**** The data ****

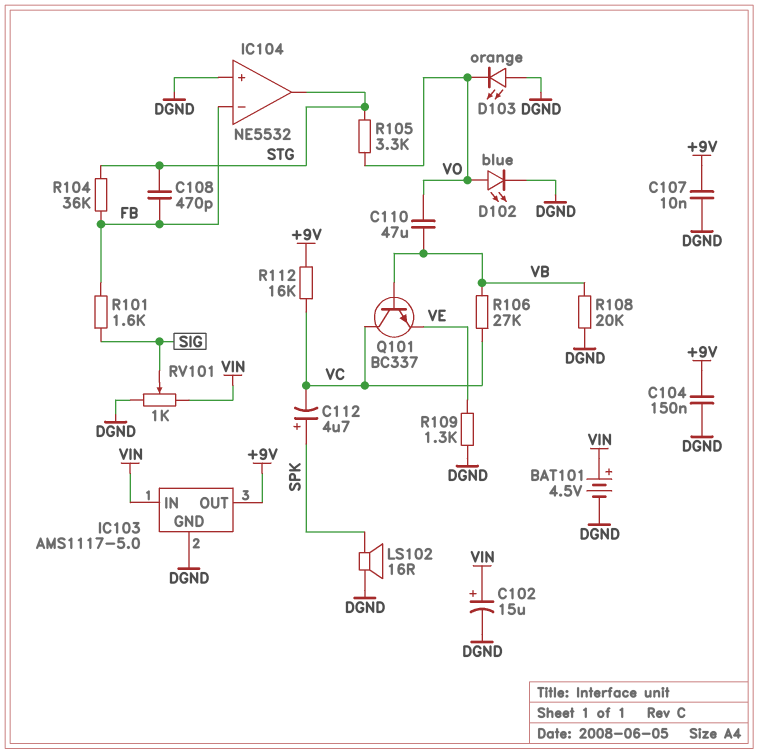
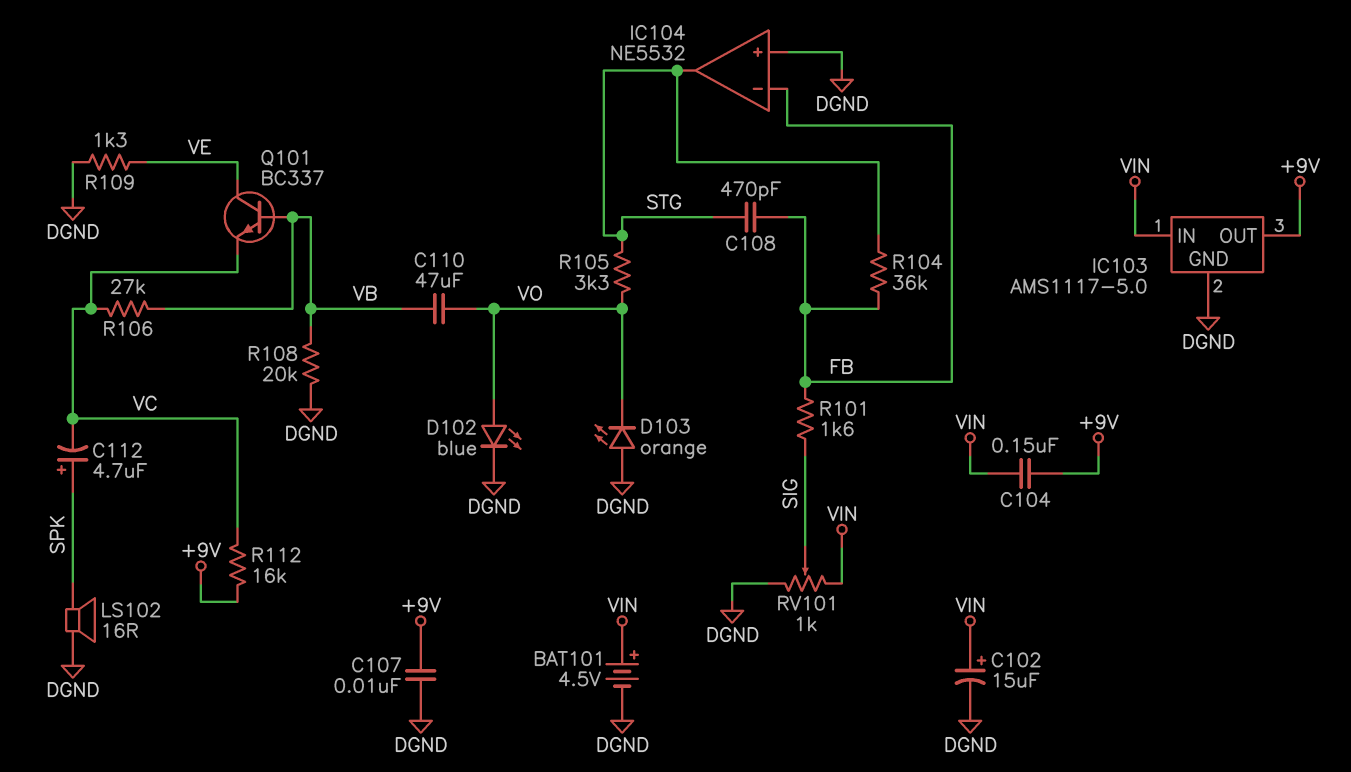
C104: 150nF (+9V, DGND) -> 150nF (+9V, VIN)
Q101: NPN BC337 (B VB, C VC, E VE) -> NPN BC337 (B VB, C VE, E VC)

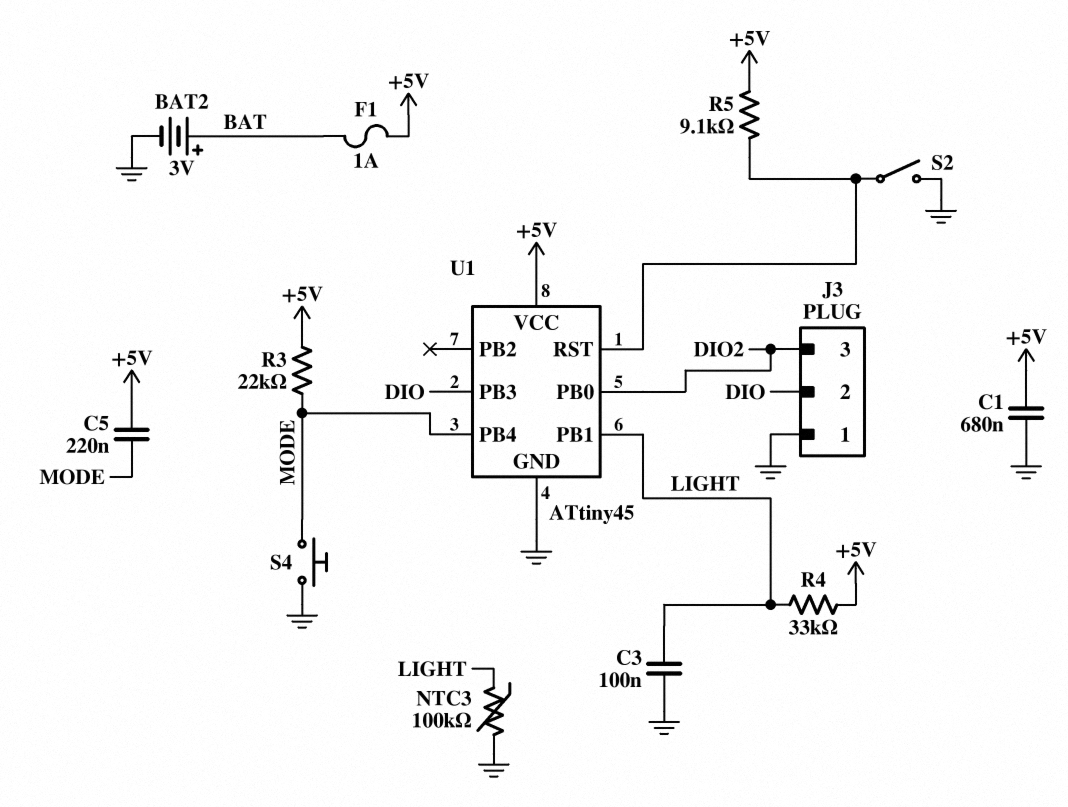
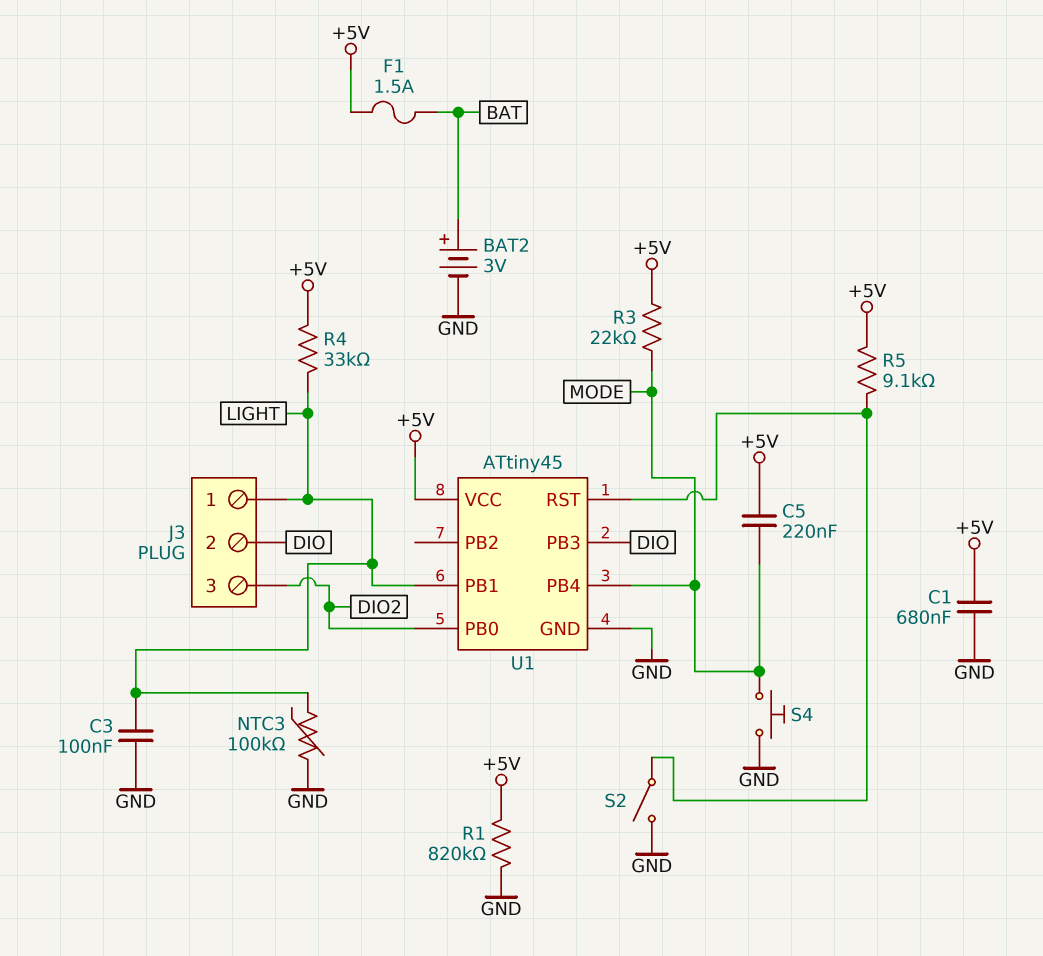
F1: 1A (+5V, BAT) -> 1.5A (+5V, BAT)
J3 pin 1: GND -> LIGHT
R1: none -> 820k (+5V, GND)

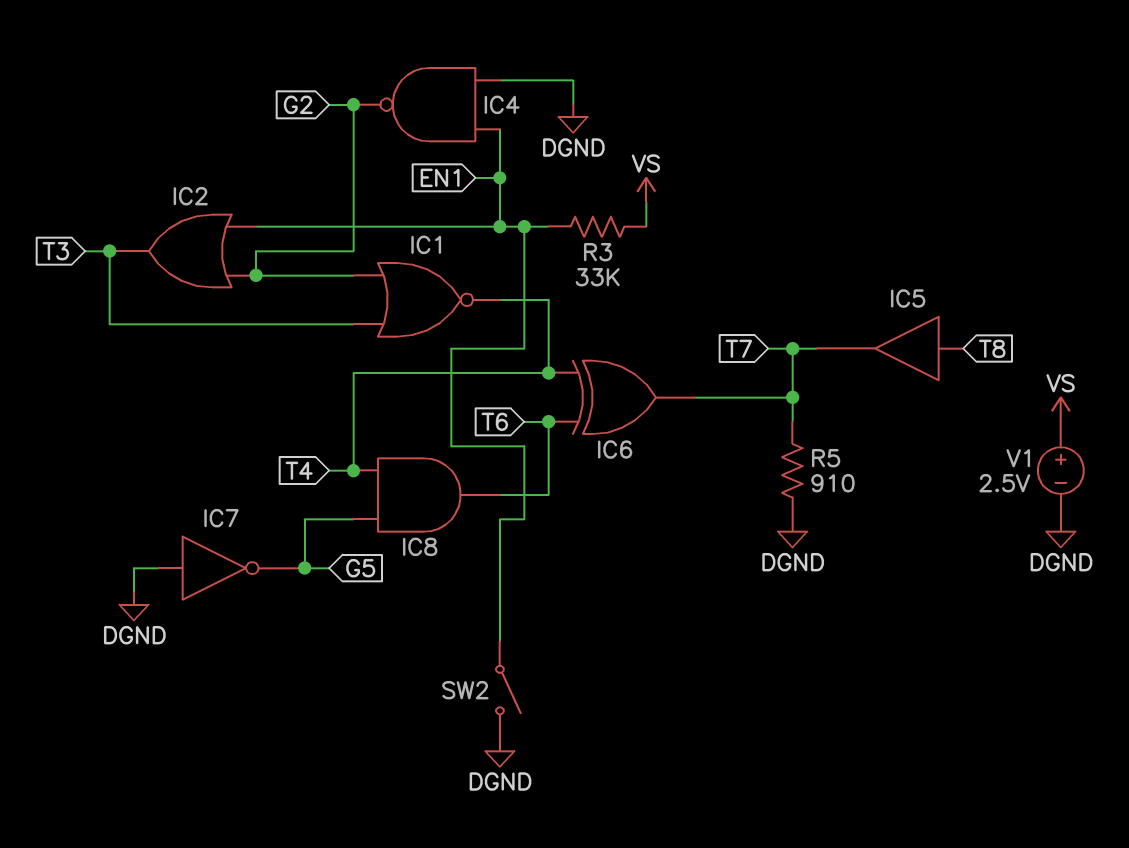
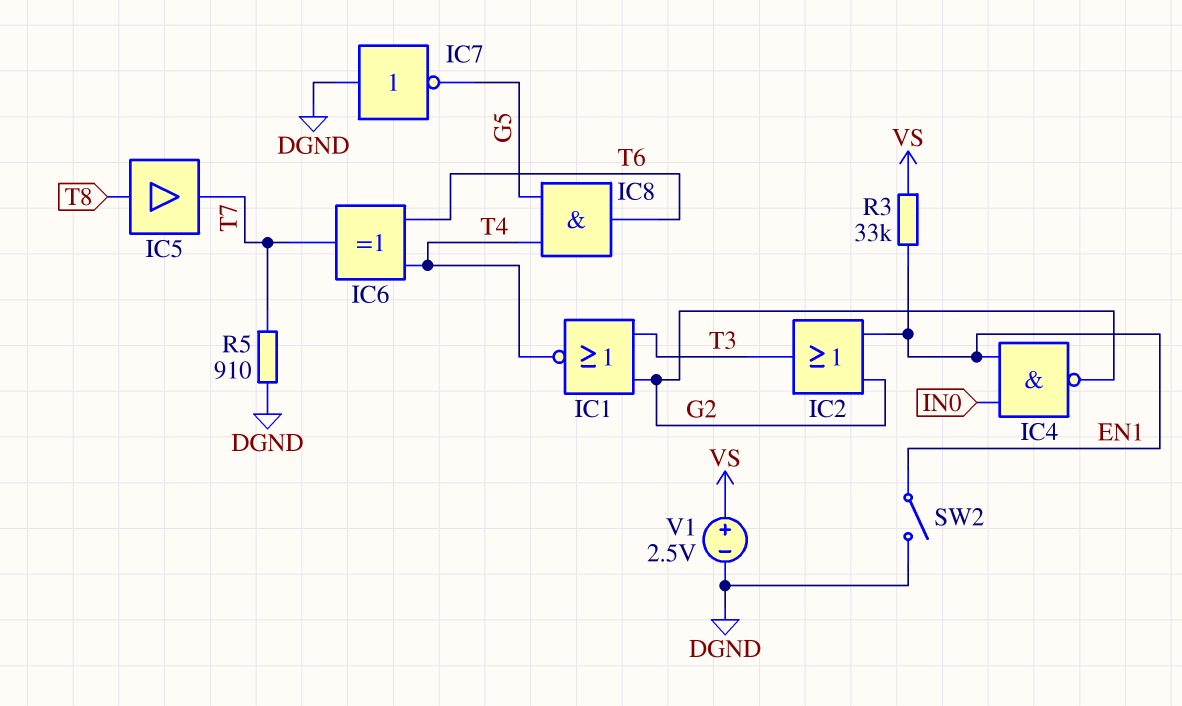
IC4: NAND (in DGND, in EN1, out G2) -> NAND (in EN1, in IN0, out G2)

****

▸ What to do:
Strip out the images, then output the records above word for word.

▸ Task answer:
C104: 150nF (+9V, DGND) -> 150nF (+9V, VIN)
Q101: NPN BC337 (B VB, C VC, E VE) -> NPN BC337 (B VB, C VE, E VC)

F1: 1A (+5V, BAT) -> 1.5A (+5V, BAT)
J3 pin 1: GND -> LIGHT
R1: none -> 820k (+5V, GND)

IC4: NAND (in DGND, in EN1, out G2) -> NAND (in EN1, in IN0, out G2)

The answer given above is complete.